What is expected ▸ Once the pictures are removed, reproduce what is left of the data below exactly.

Source material ▸
*** Block opens ***

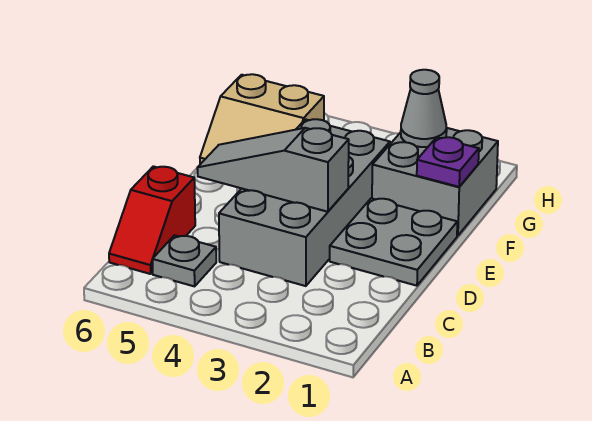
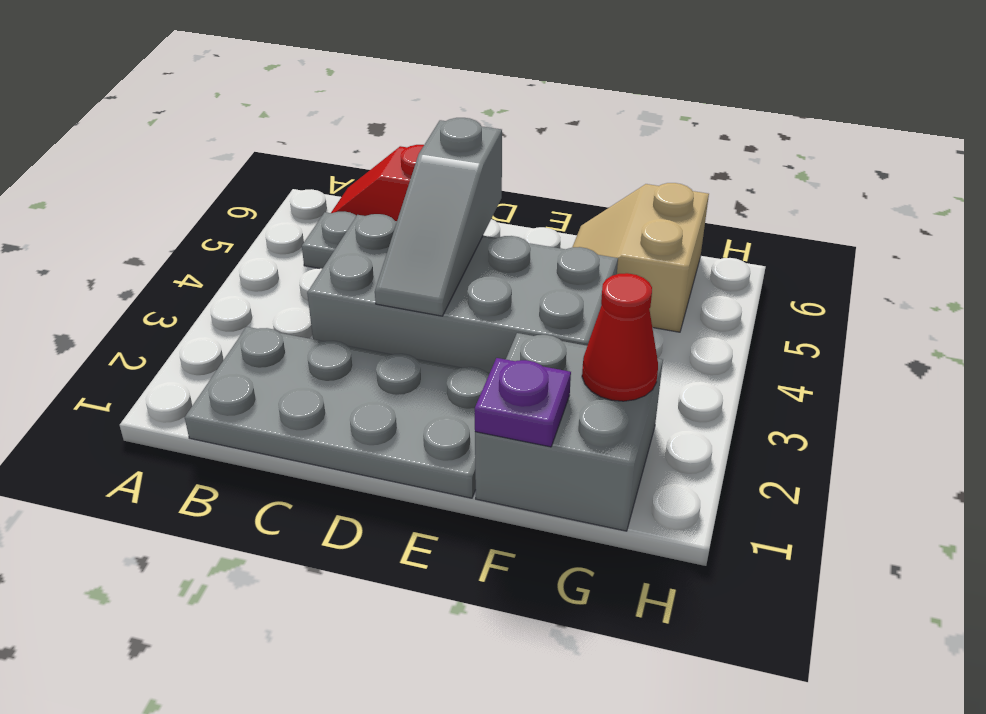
grey plate D1:E2 level 1 -> grey plate B1:E2 level 1
grey slope D3:D5 level 2 top 3 -> grey slope D3:D5 level 2 top 5
grey cone G2 level 2 -> red cone G2 level 2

*** Block closes ***

Problem solution ▸
grey plate D1:E2 level 1 -> grey plate B1:E2 level 1
grey slope D3:D5 level 2 top 3 -> grey slope D3:D5 level 2 top 5
grey cone G2 level 2 -> red cone G2 level 2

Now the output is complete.